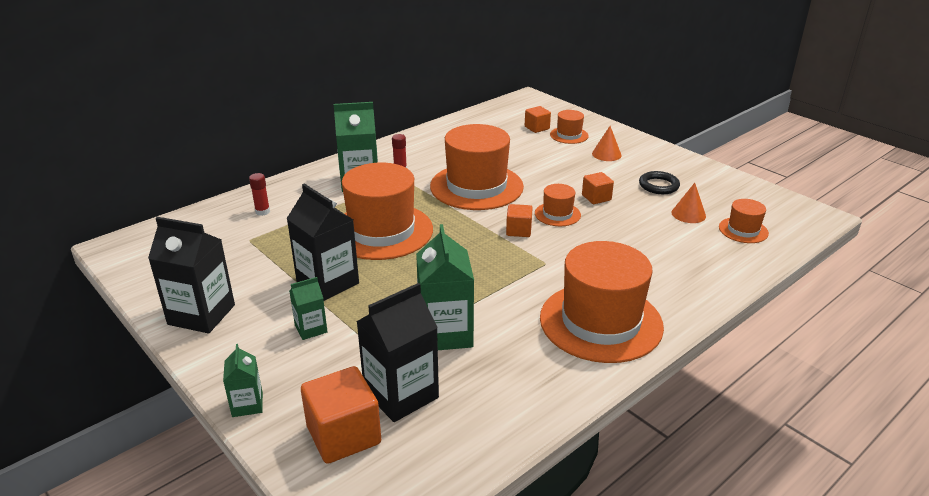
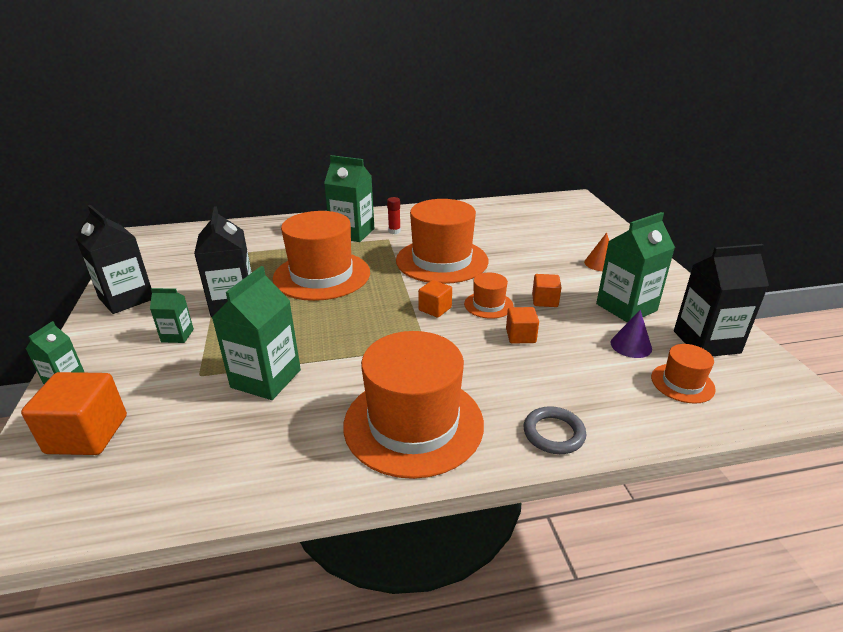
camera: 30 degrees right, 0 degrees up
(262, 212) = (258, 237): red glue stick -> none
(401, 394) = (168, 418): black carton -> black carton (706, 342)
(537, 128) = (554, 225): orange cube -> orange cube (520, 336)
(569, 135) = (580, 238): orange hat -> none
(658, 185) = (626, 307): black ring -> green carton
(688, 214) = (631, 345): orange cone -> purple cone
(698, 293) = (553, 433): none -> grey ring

####

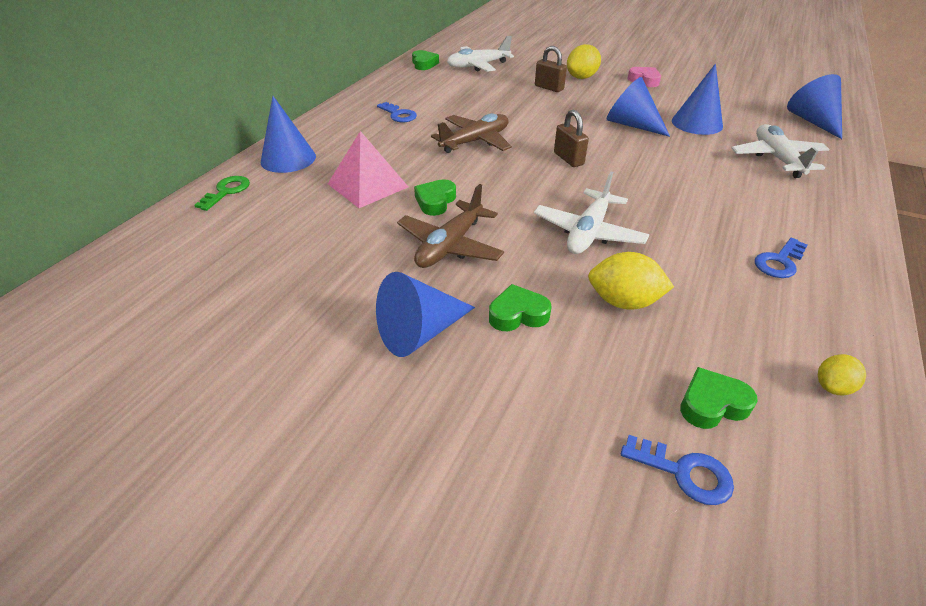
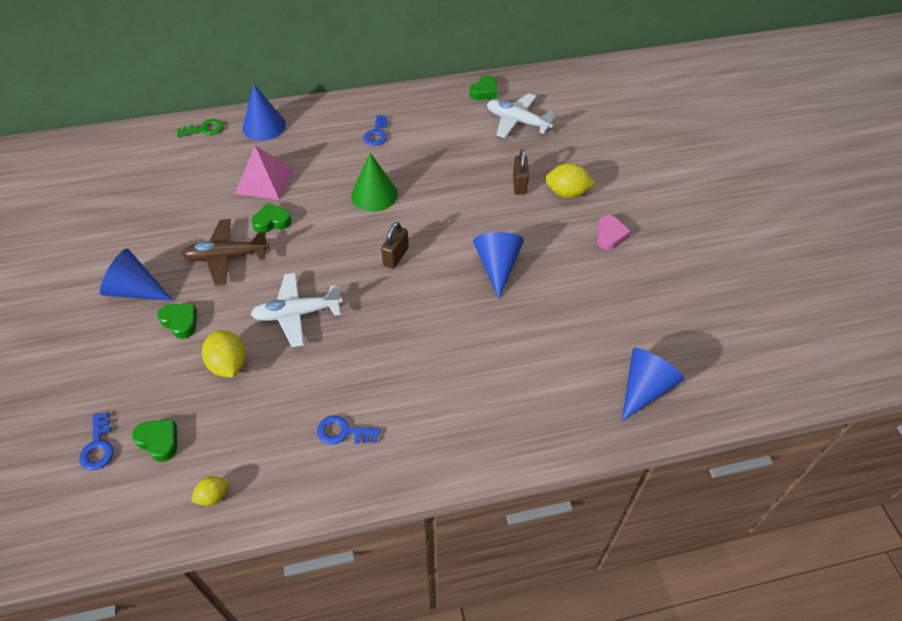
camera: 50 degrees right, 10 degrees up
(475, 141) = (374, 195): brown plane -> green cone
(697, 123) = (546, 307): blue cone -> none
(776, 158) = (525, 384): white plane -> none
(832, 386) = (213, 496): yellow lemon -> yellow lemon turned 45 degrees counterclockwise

####

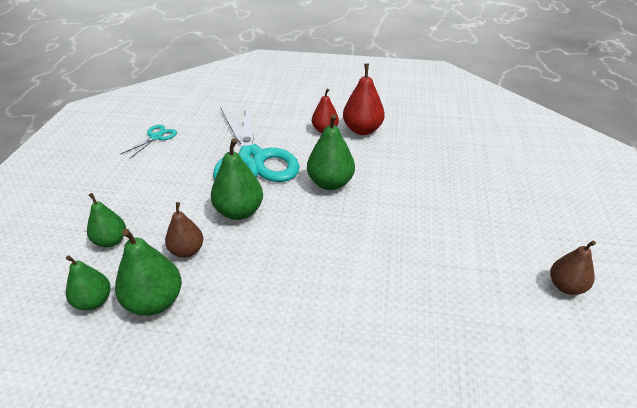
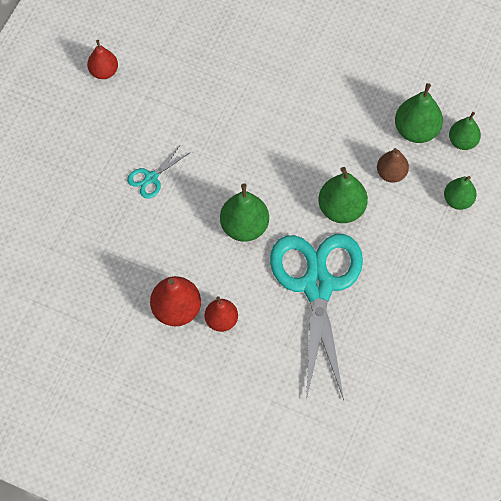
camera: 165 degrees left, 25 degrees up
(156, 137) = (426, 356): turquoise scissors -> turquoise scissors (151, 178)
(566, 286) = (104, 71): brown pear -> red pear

####

Task statement - Please show, exactly as written, every line above that contains the word "green".

Solution to this task -
(658, 185) = (626, 307): black ring -> green carton
(475, 141) = (374, 195): brown plane -> green cone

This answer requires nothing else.